The number of lines containing the word "plate" is all you should give; count them in the records below.

[Items from a dataset]
[Start of section]
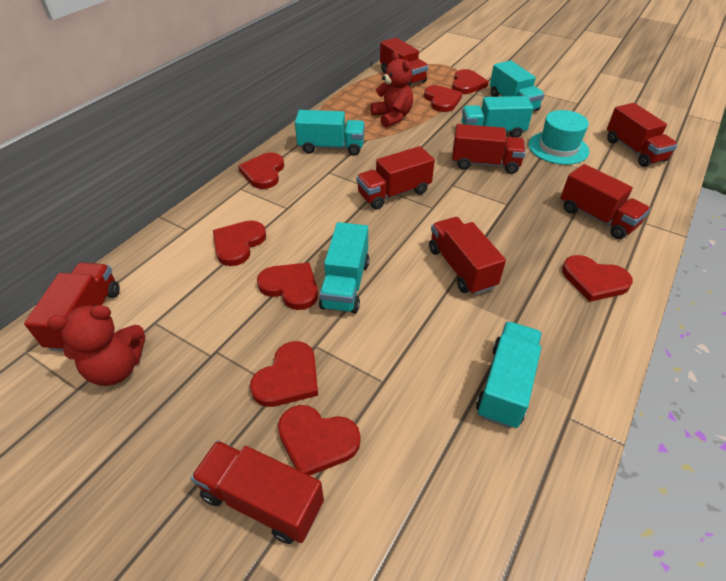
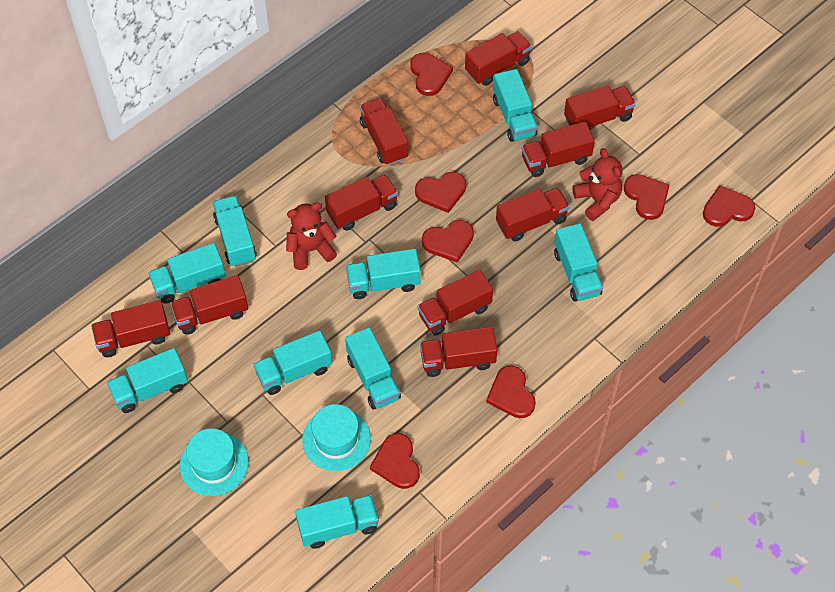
red heart: 8 -> 7
red truck: 8 -> 10
turquoise hat: 1 -> 2
turquoise truck: 5 -> 9

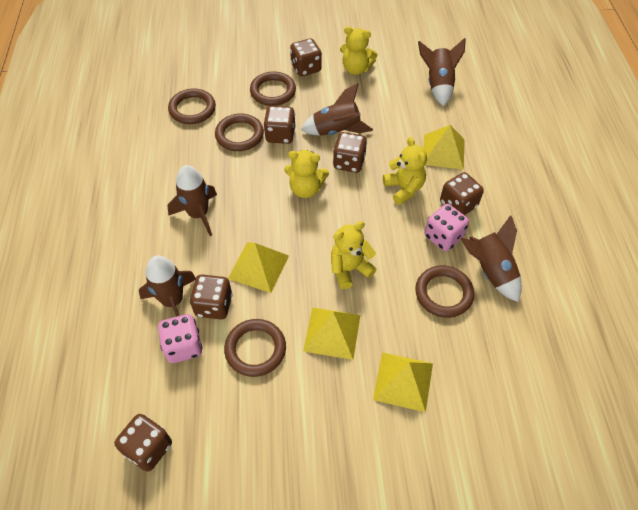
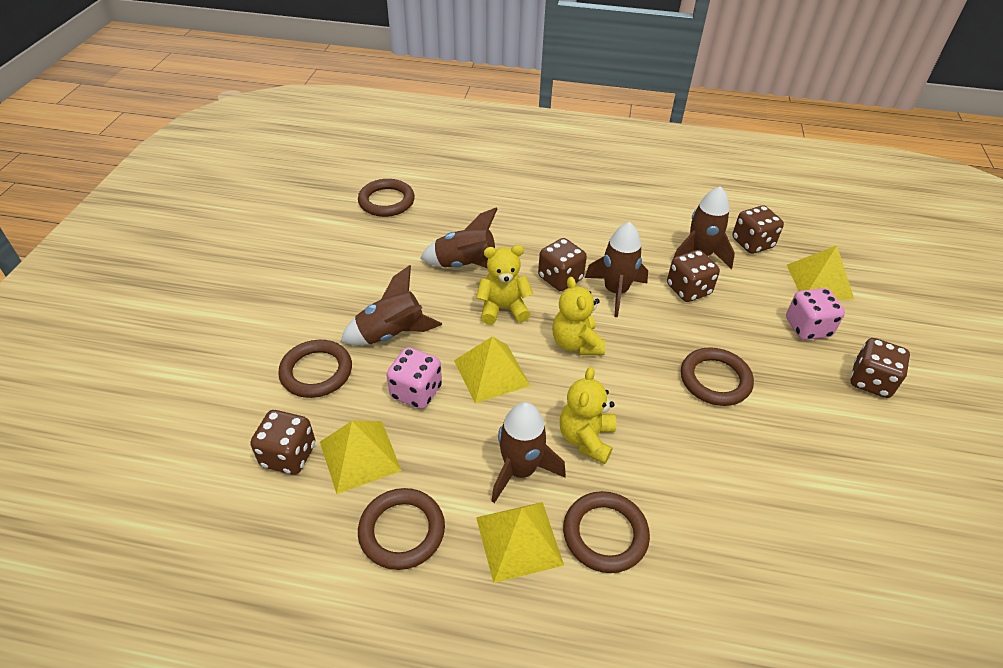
brown dice: 6 -> 5
yellow teddy bear: 4 -> 3

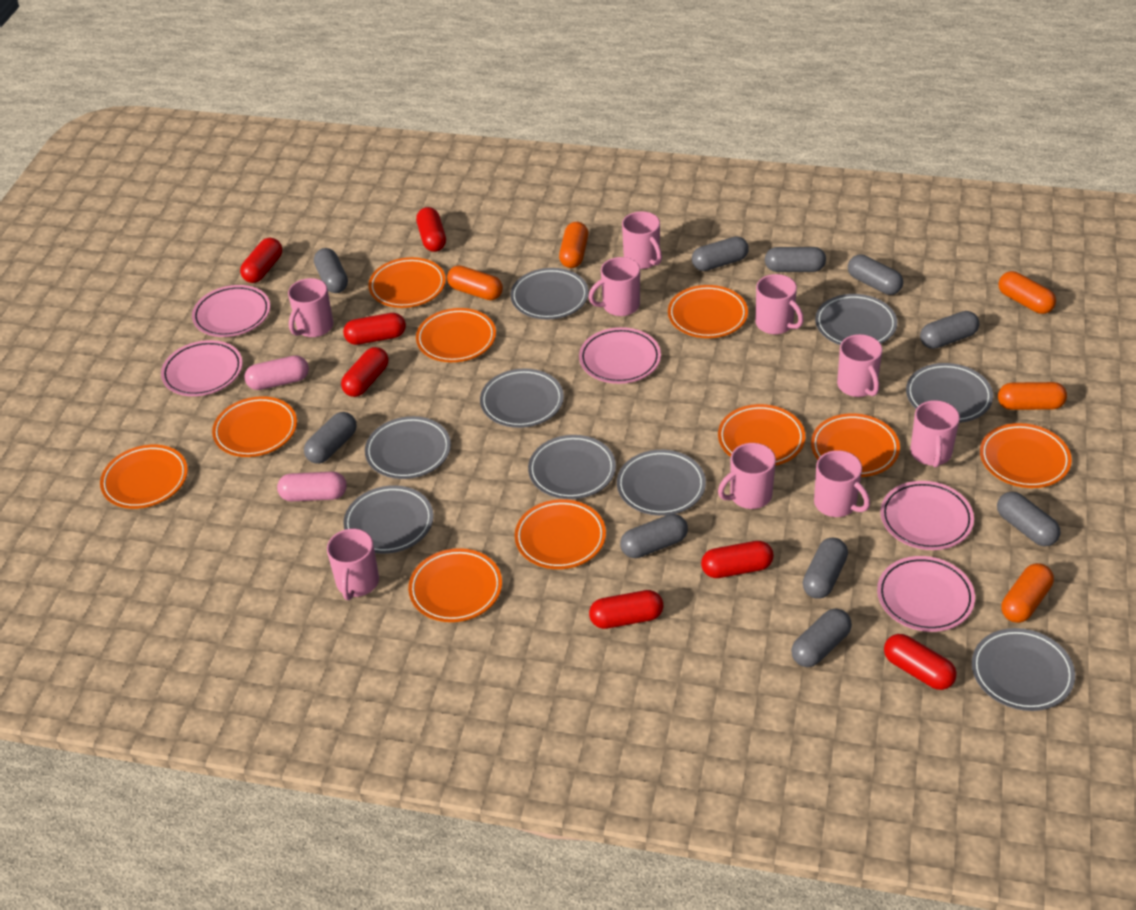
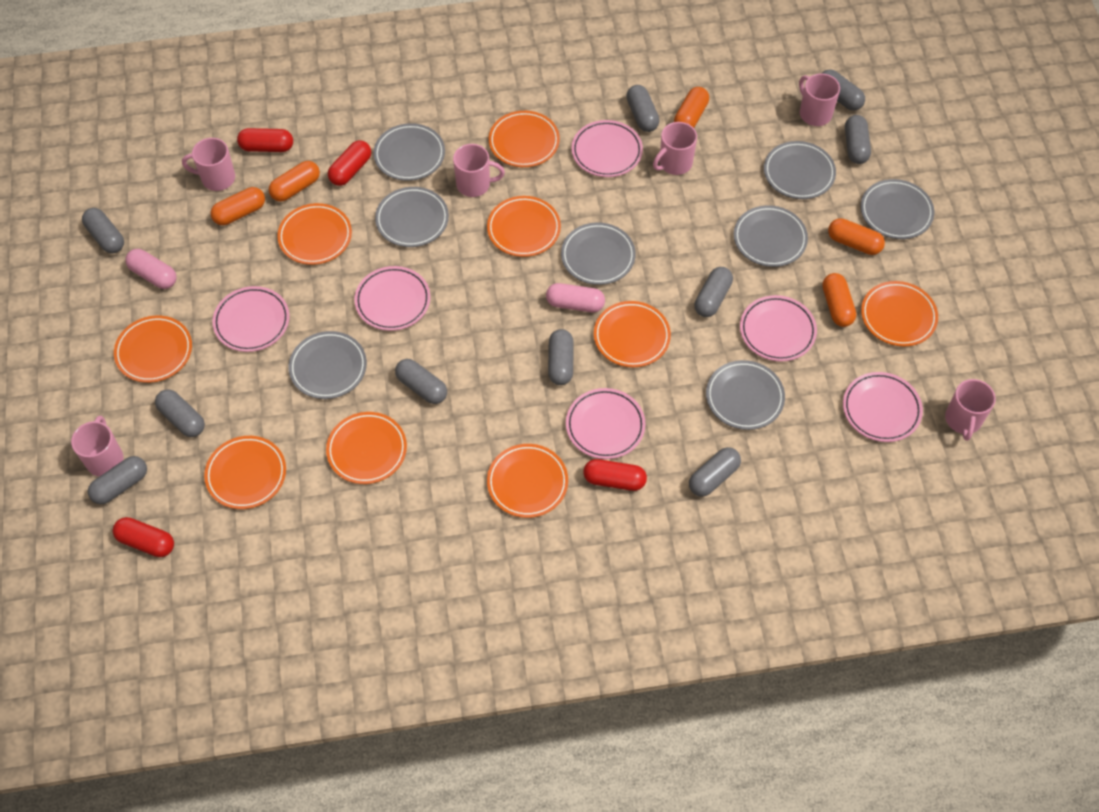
grey plate: 9 -> 8
orange plate: 10 -> 9
pink mug: 9 -> 6
pink plate: 5 -> 6
red capsule: 7 -> 4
[End of section]
→ Result of the task
3